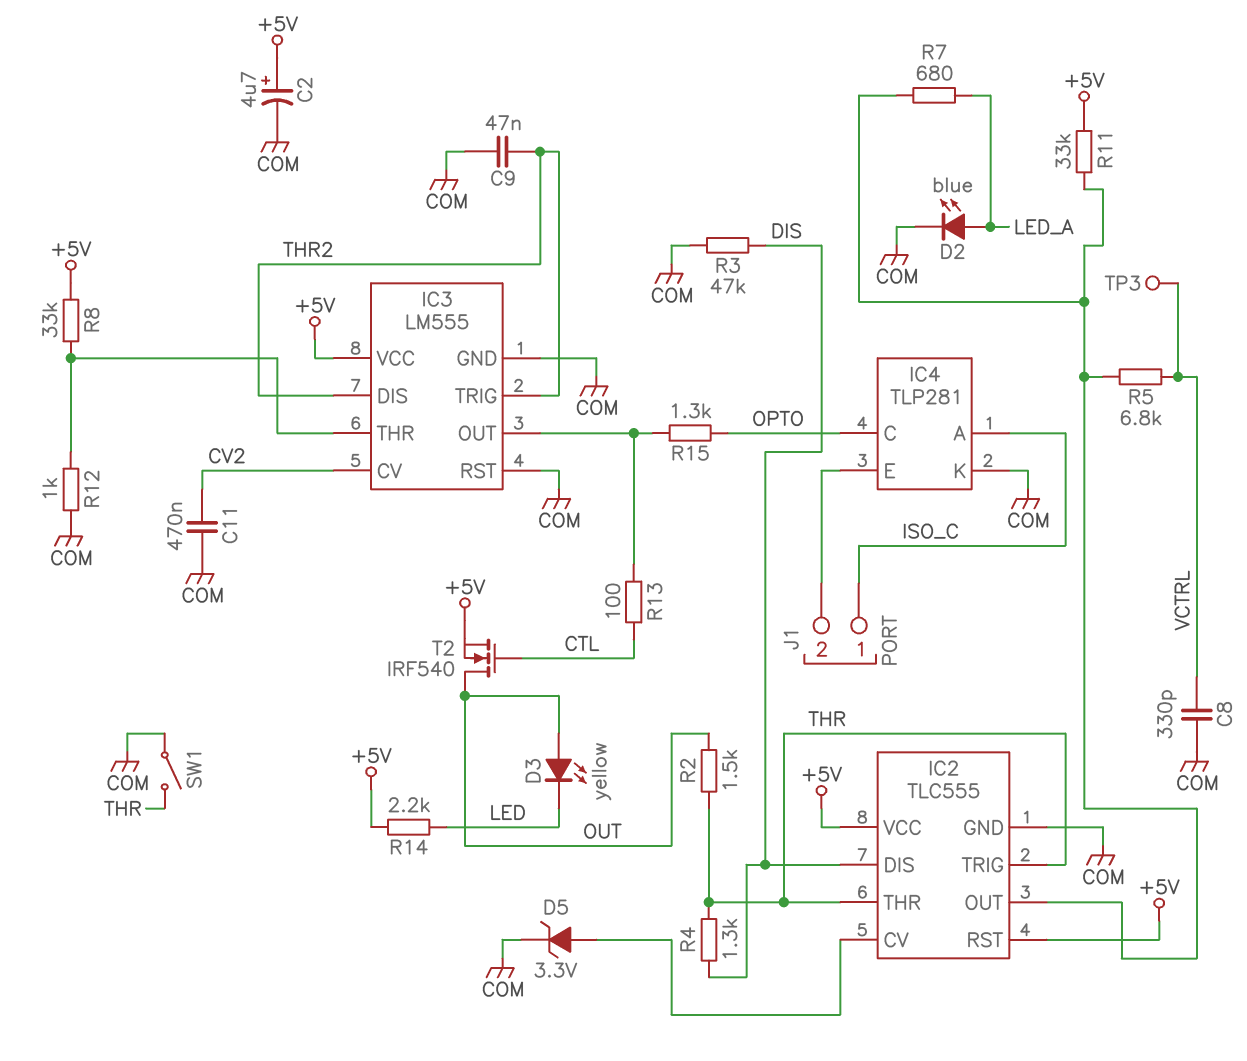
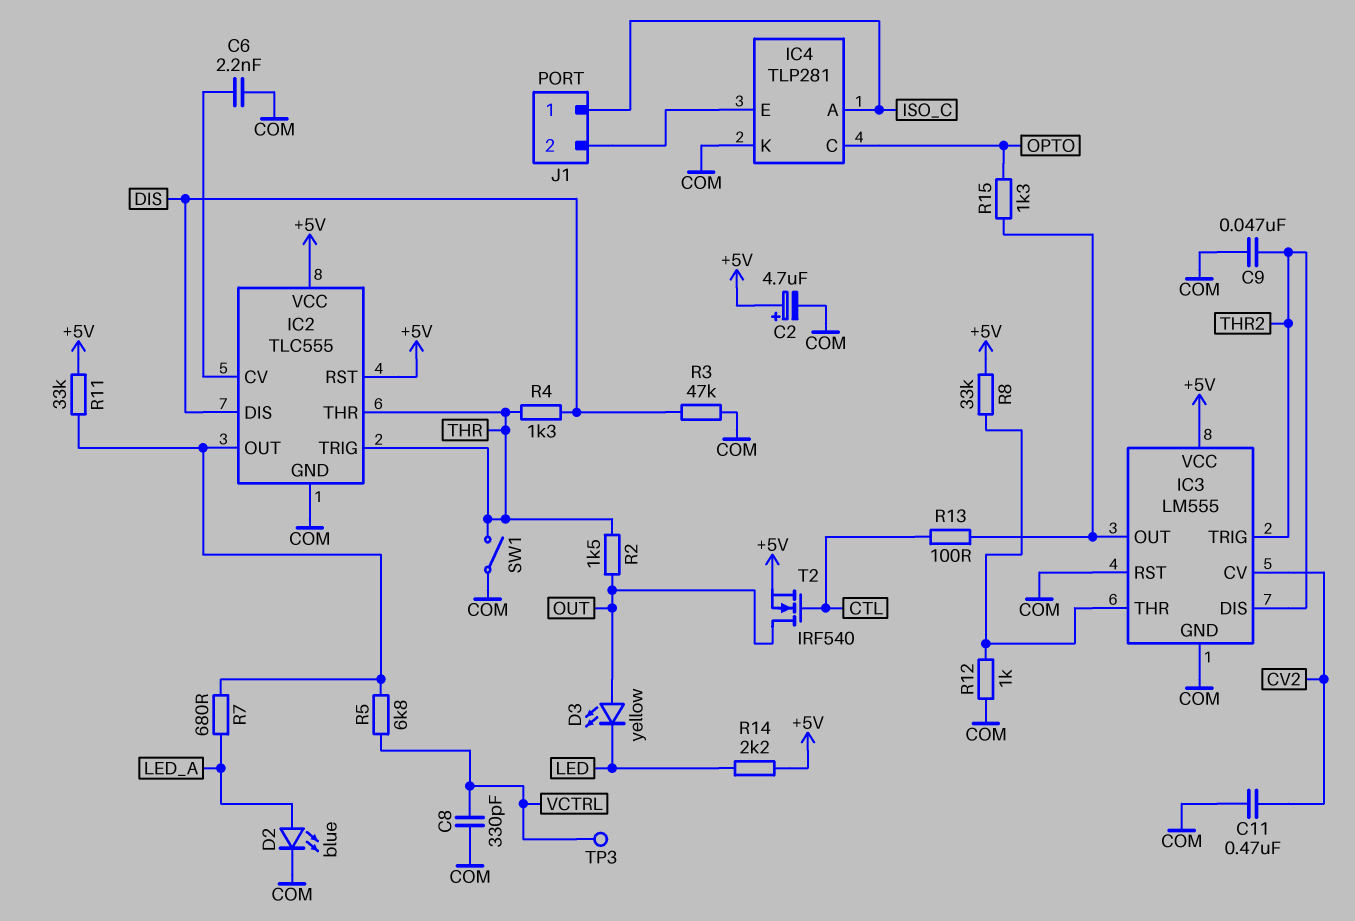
C6: none -> 2.2nF (COM, IC2/CV)
D5: zener 3.3V (A IC2/CV, K COM) -> none

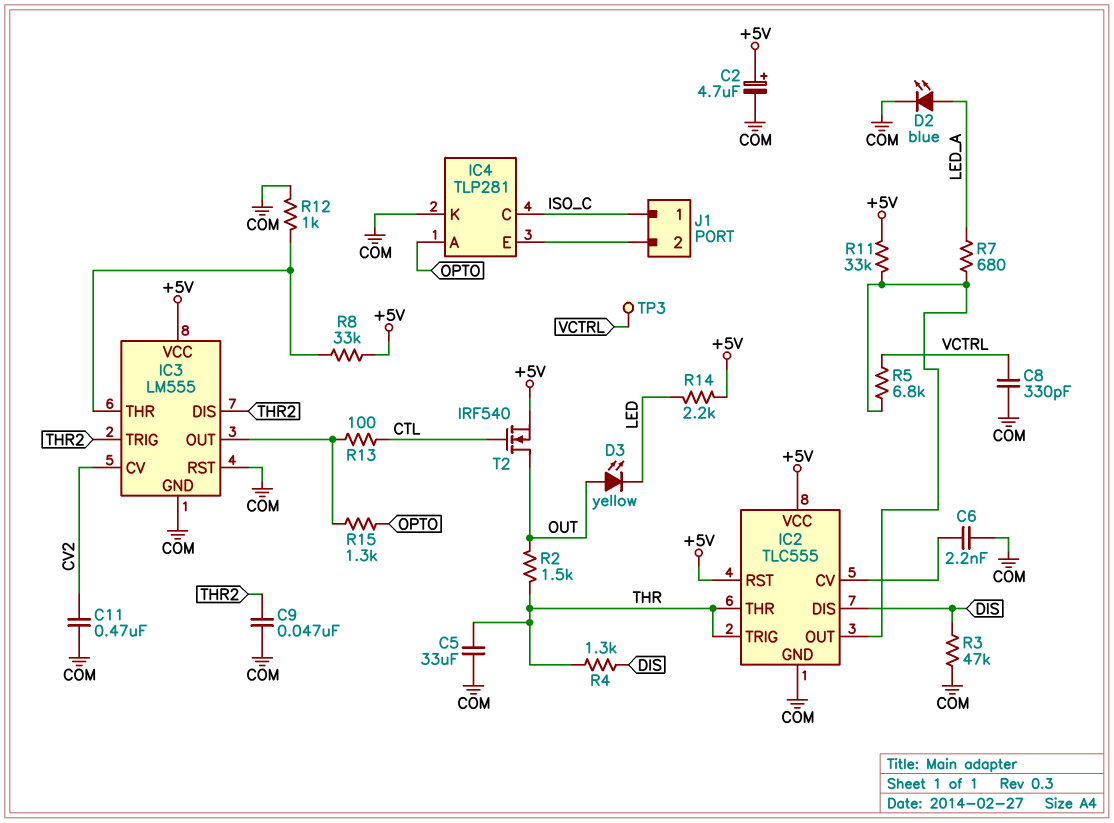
C5: none -> 33uF (COM, THR)
IC4 pin A: ISO_C -> OPTO
IC4 pin C: OPTO -> ISO_C
SW1: switch (COM, THR) -> none

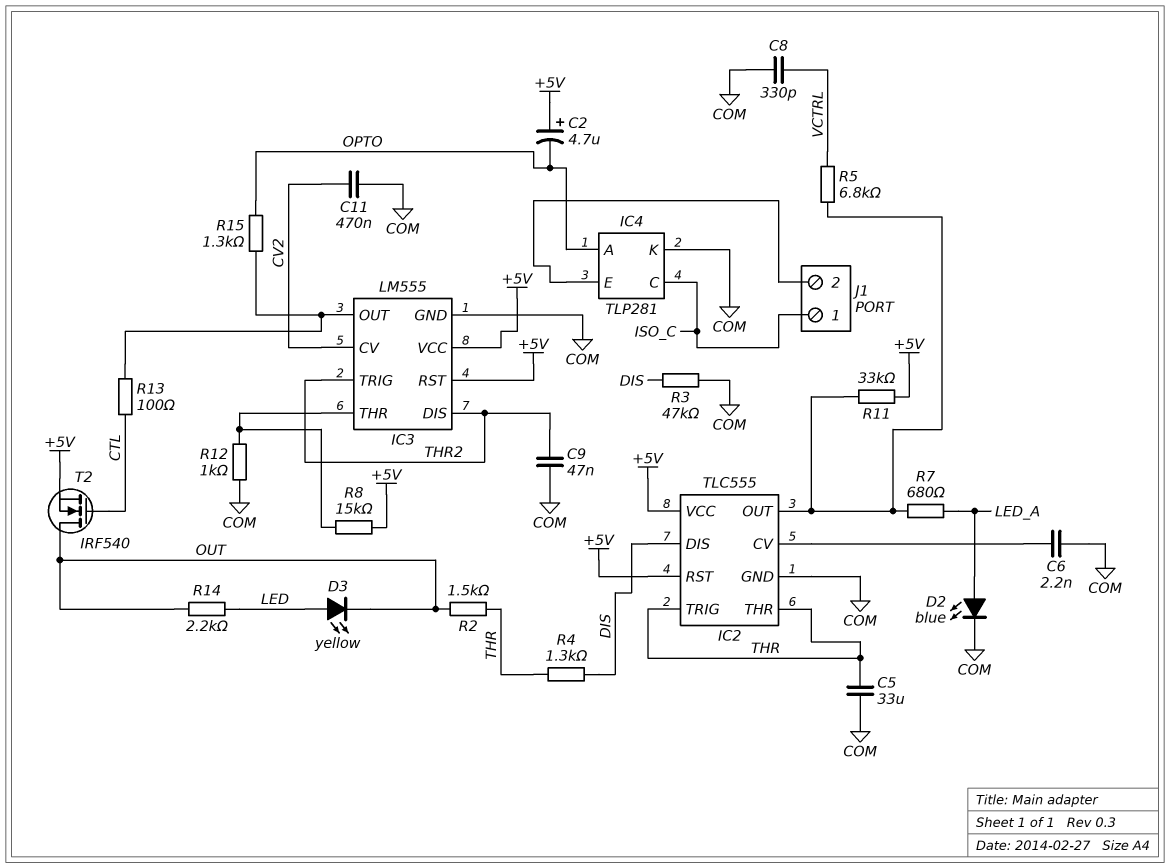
C2: 4.7uF (plus +5V, minus COM) -> 4.7uF (plus +5V, minus OPTO)
D3: LED yellow (A OUT, K LED) -> LED yellow (A LED, K OUT)
IC3 pin RST: COM -> +5V
R8: 33k (+5V, IC3/THR) -> 15k (+5V, IC3/THR)
R14: 2.2k (+5V, LED) -> 2.2k (LED, OUT)
TP3: test point (VCTRL) -> none

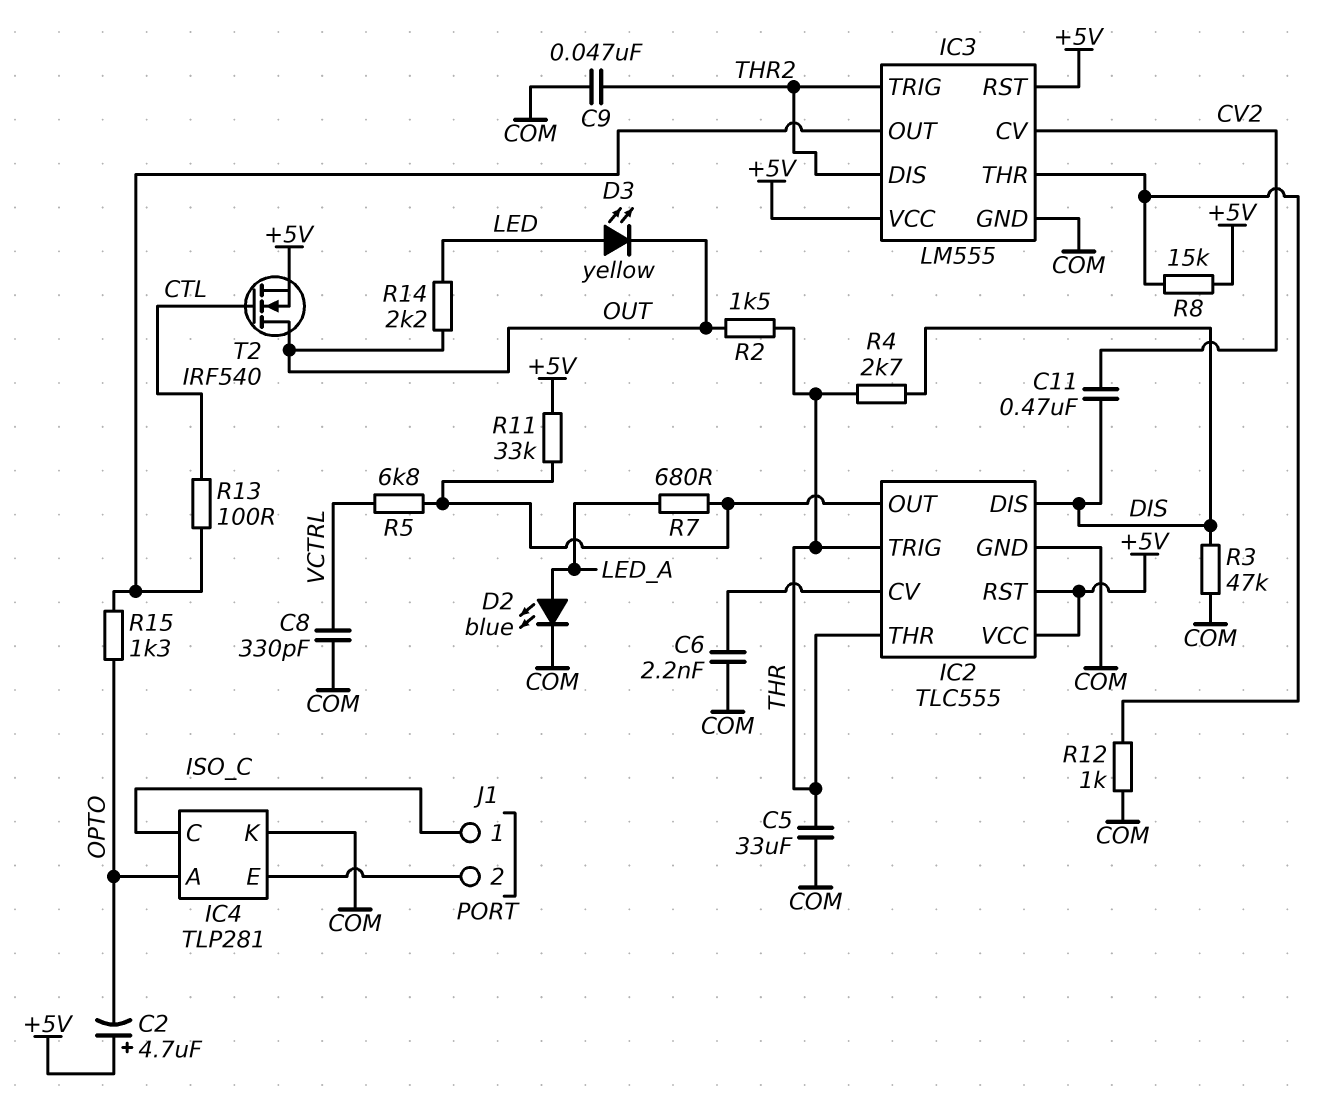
C11: 470nF (COM, CV2) -> 470nF (CV2, DIS)
R4: 1.3k (DIS, THR) -> 2.7k (DIS, THR)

## [Brief]
Copy each line of the listing above that includes the word "none".

## [Result of the task]
C6: none -> 2.2nF (COM, IC2/CV)
D5: zener 3.3V (A IC2/CV, K COM) -> none
C5: none -> 33uF (COM, THR)
SW1: switch (COM, THR) -> none
TP3: test point (VCTRL) -> none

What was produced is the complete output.